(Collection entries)
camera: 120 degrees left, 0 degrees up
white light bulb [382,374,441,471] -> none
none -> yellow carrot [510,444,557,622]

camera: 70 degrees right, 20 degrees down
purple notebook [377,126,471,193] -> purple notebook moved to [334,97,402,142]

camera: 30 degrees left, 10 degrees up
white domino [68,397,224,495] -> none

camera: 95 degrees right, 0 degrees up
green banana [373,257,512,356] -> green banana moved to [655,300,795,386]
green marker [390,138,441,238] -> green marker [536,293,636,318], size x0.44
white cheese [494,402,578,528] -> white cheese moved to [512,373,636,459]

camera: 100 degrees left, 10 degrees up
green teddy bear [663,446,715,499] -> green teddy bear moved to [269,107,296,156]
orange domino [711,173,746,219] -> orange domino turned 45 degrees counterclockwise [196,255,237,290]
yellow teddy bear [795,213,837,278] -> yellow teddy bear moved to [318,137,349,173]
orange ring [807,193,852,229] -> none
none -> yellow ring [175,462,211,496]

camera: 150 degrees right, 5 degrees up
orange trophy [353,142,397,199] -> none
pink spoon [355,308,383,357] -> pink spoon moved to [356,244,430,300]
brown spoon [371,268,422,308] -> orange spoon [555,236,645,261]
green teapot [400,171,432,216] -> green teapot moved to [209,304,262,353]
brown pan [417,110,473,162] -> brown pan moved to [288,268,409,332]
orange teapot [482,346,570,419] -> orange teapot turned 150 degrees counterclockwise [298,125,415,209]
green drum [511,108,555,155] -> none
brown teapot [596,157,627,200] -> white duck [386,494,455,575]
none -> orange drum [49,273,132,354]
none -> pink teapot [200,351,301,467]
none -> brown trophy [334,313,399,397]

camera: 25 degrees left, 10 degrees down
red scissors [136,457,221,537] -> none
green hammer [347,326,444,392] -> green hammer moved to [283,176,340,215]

# [EXERCISE GOAL]
Starting at the top of the data above, repeat every line exactly until the line containing "camera: 30 degrees left, 10 degrees up" has been given, then stop.

# [SOLUTION TO THIS EXERCISE]
camera: 120 degrees left, 0 degrees up
white light bulb [382,374,441,471] -> none
none -> yellow carrot [510,444,557,622]

camera: 70 degrees right, 20 degrees down
purple notebook [377,126,471,193] -> purple notebook moved to [334,97,402,142]

camera: 30 degrees left, 10 degrees up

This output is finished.